**Exercise objective:** Check every line of the entries that follow, and copy the ones containing "white".

※

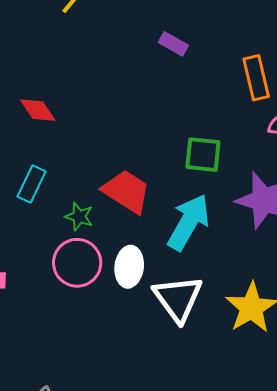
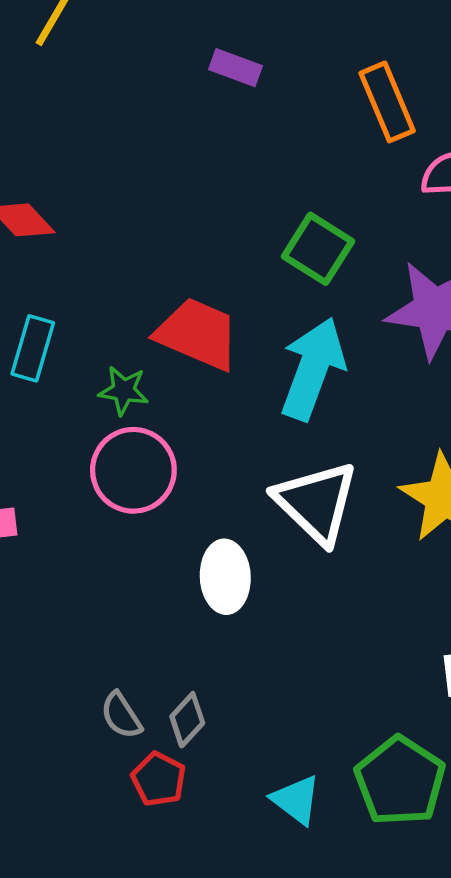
green square: (203, 155) -> (318, 249), turned 36
white ellipse: (129, 267) -> (225, 577), moved

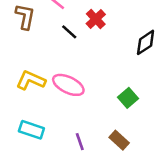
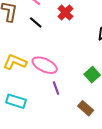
black line: (69, 32) -> (36, 22), moved
purple line: (80, 142) -> (56, 88), moved

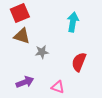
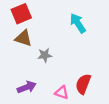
cyan arrow: (73, 22) -> (78, 23), turned -42
red semicircle: (79, 62) -> (83, 84), moved

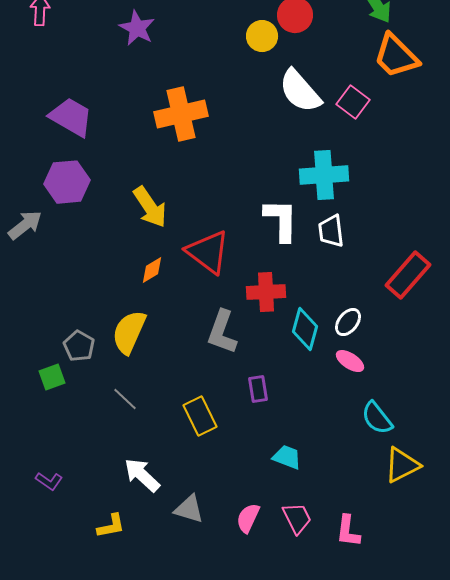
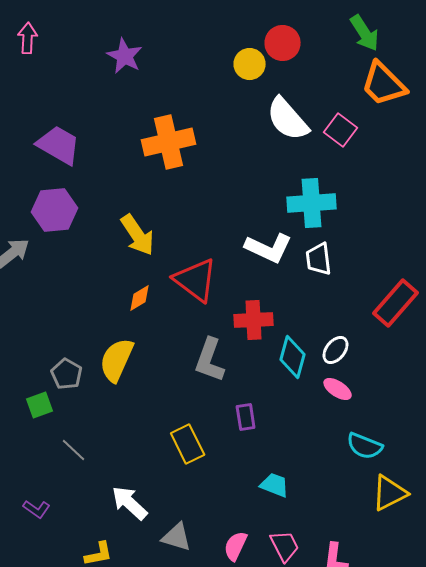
white L-shape: (281, 220) -> (269, 248), turned 114
gray line: (125, 399) -> (74, 450), moved
cyan semicircle: (377, 418) -> (365, 446), turned -30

※

**Answer below:**
white ellipse: (129, 267) -> (225, 577), moved
white L-shape: (281, 220) -> (269, 248), turned 114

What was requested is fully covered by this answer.